__Data records__

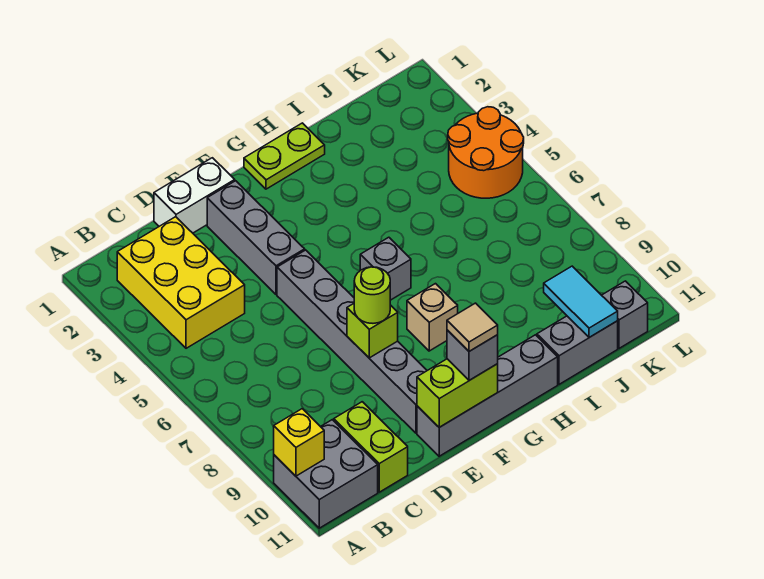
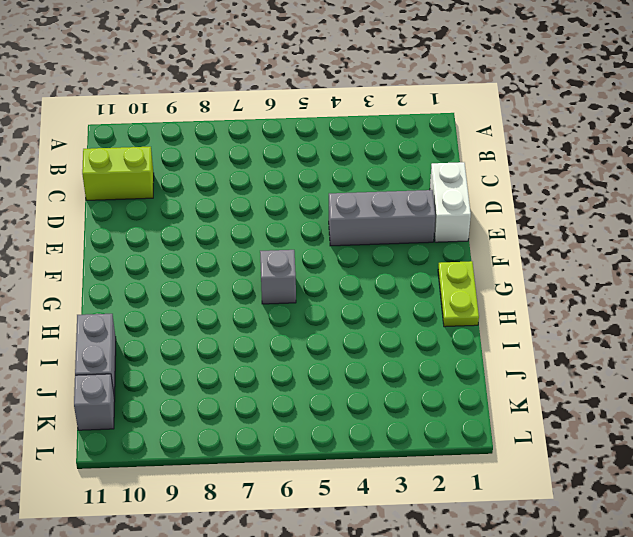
none -> grey brick A10:B11 level 1
none -> yellow brick B2:C4 level 1
none -> grey brick E5:E10 level 1

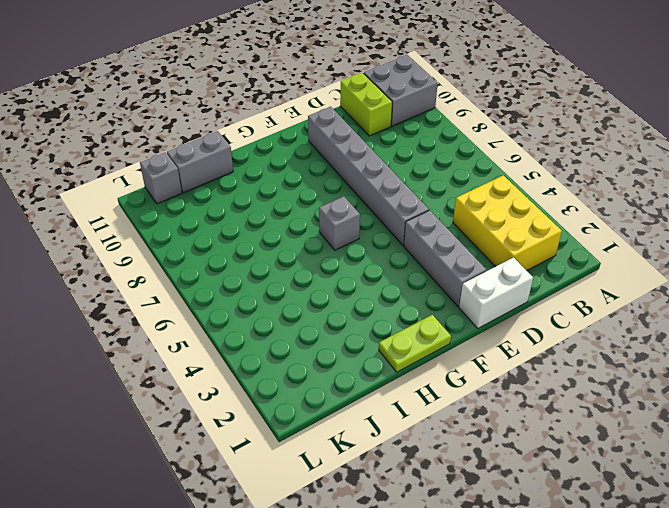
none -> grey brick E11:H11 level 1
none -> tan brick G8 level 1
none -> orange round brick K4:L5 level 1

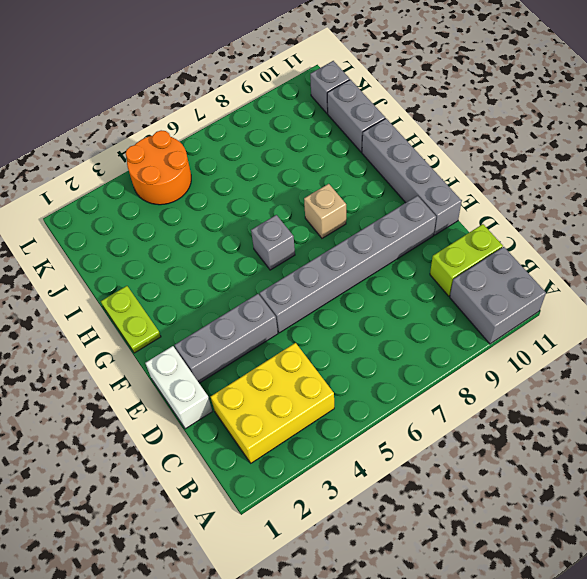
none -> yellow brick A10 level 2
none -> lime brick E8 level 2
none -> lime brick E11:F11 level 2

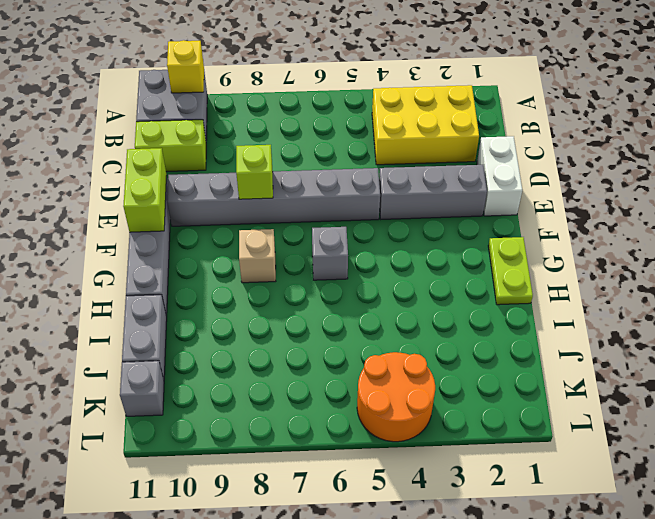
none -> cyan tile J10:J11 level 2
none -> lime round brick E8 level 3
none -> grey brick F11 level 3

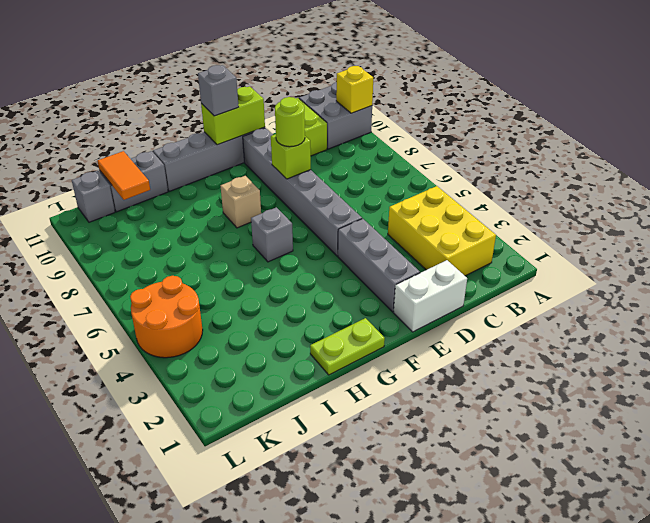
orange tile J10:J11 level 2 -> cyan tile J10:J11 level 2
none -> tan tile F11 level 4

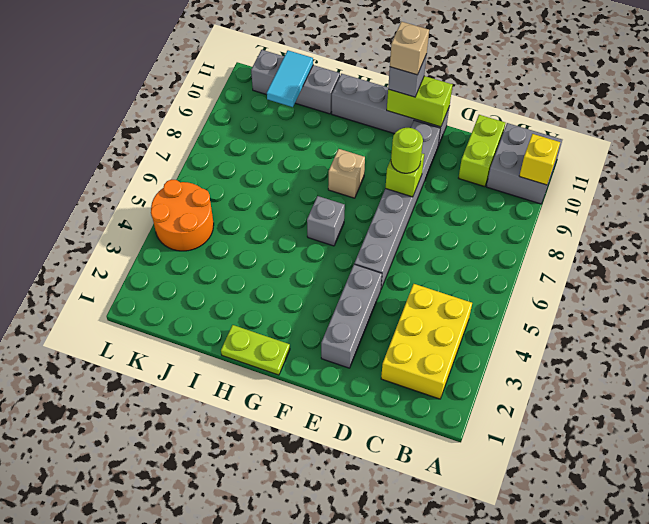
tan brick F11 level 4 -> tan tile F11 level 4
none -> white brick D1:E1 level 1

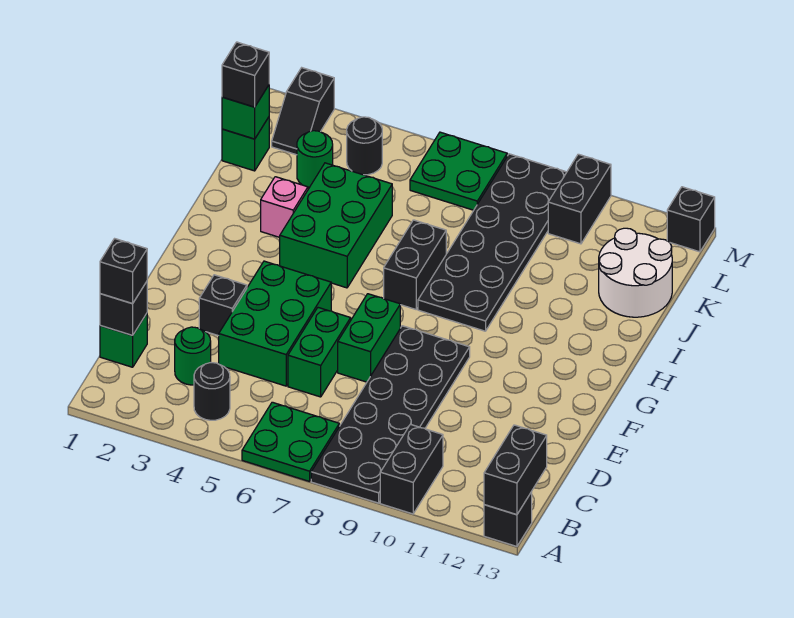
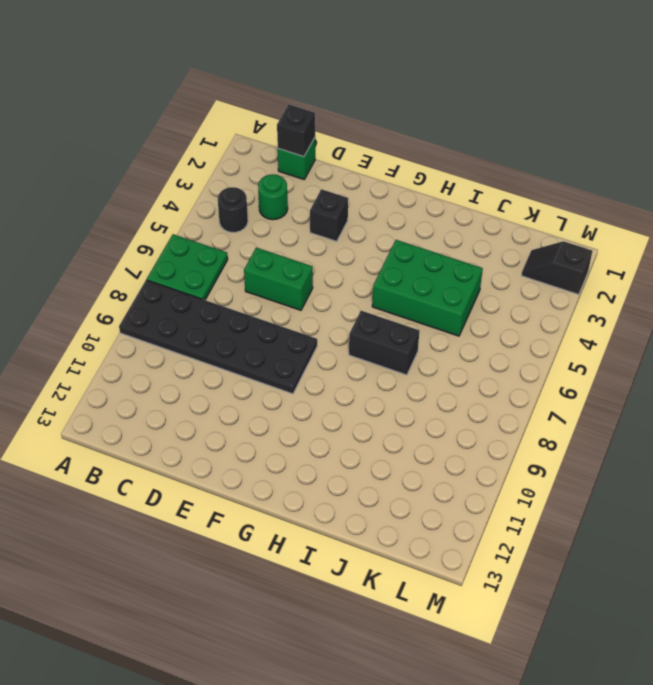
none -> black brick A10:B10 level 1
none -> black brick A13 level 1
none -> green brick D4:F5 level 1

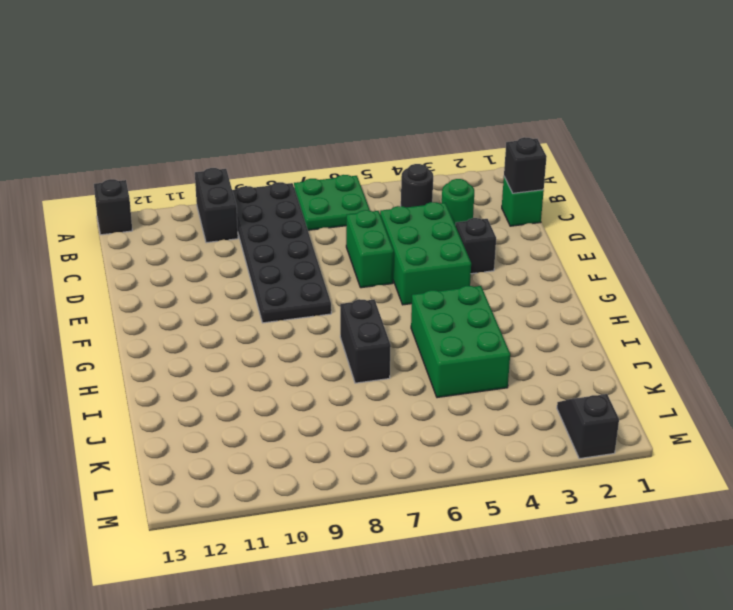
none -> green brick E7:F7 level 1
none -> black plate H8:M9 level 1
none -> pink brick I3 level 1

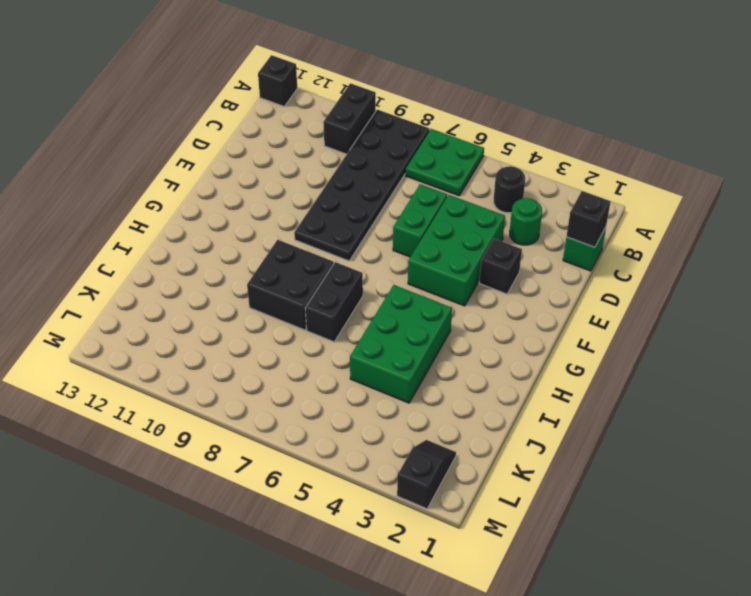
black brick H8:I9 level 1 -> black plate H8:M9 level 1
none -> green brick E7:F7 level 1
none -> pink brick I3 level 1
none -> white round brick J12:K13 level 1

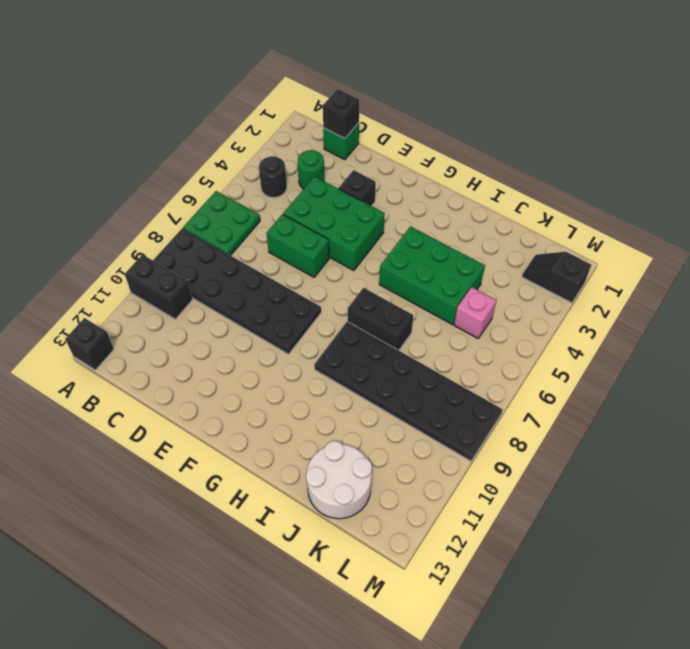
pink brick K5 level 1 -> pink brick I3 level 1
none -> green brick E7:F7 level 1
none -> green brick K1 level 1
none -> green round brick K3 level 1

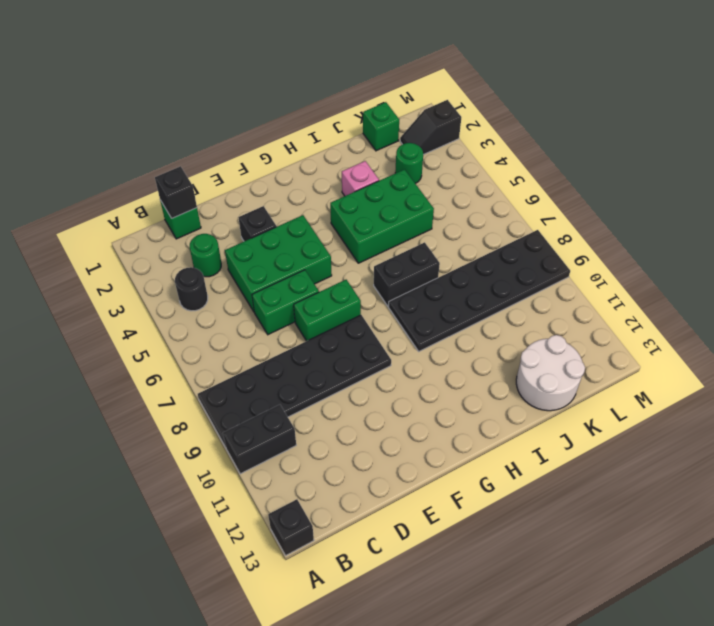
none -> green plate A6:B7 level 1
none -> black round brick L4 level 1
none -> green plate L6:M7 level 1

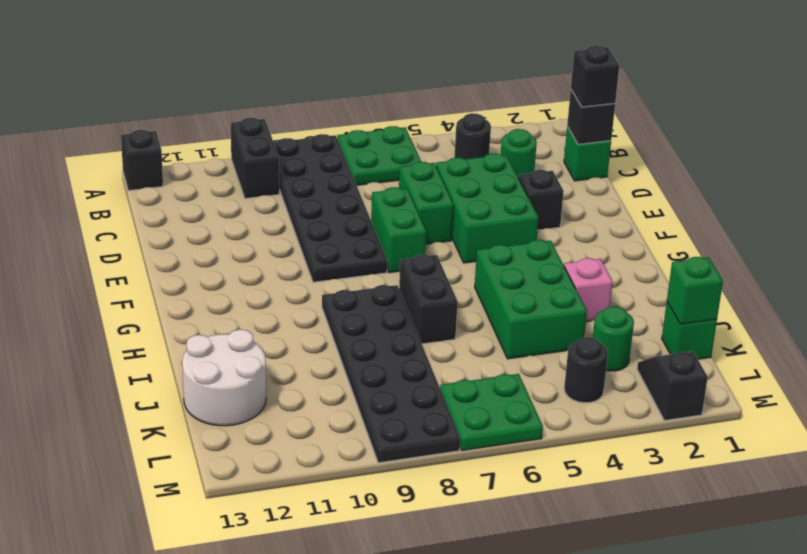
none -> black brick L10:M10 level 1
none -> black brick M13 level 1
none -> black brick A13:B13 level 2

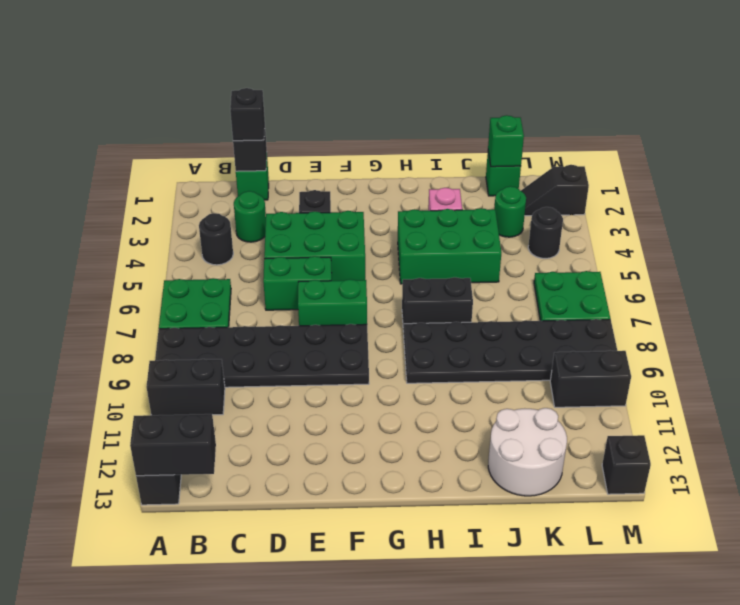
none -> black brick K1 level 3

__Work request__
Could you set down every entry above exactly as it stands, with no images?

__Task result__
none -> grey brick A10:B11 level 1
none -> yellow brick B2:C4 level 1
none -> grey brick E5:E10 level 1

none -> grey brick E11:H11 level 1
none -> tan brick G8 level 1
none -> orange round brick K4:L5 level 1

none -> yellow brick A10 level 2
none -> lime brick E8 level 2
none -> lime brick E11:F11 level 2

none -> cyan tile J10:J11 level 2
none -> lime round brick E8 level 3
none -> grey brick F11 level 3

orange tile J10:J11 level 2 -> cyan tile J10:J11 level 2
none -> tan tile F11 level 4

tan brick F11 level 4 -> tan tile F11 level 4
none -> white brick D1:E1 level 1

none -> black brick A10:B10 level 1
none -> black brick A13 level 1
none -> green brick D4:F5 level 1

none -> green brick E7:F7 level 1
none -> black plate H8:M9 level 1
none -> pink brick I3 level 1

black brick H8:I9 level 1 -> black plate H8:M9 level 1
none -> green brick E7:F7 level 1
none -> pink brick I3 level 1
none -> white round brick J12:K13 level 1

pink brick K5 level 1 -> pink brick I3 level 1
none -> green brick E7:F7 level 1
none -> green brick K1 level 1
none -> green round brick K3 level 1

none -> green plate A6:B7 level 1
none -> black round brick L4 level 1
none -> green plate L6:M7 level 1

none -> black brick L10:M10 level 1
none -> black brick M13 level 1
none -> black brick A13:B13 level 2

none -> black brick K1 level 3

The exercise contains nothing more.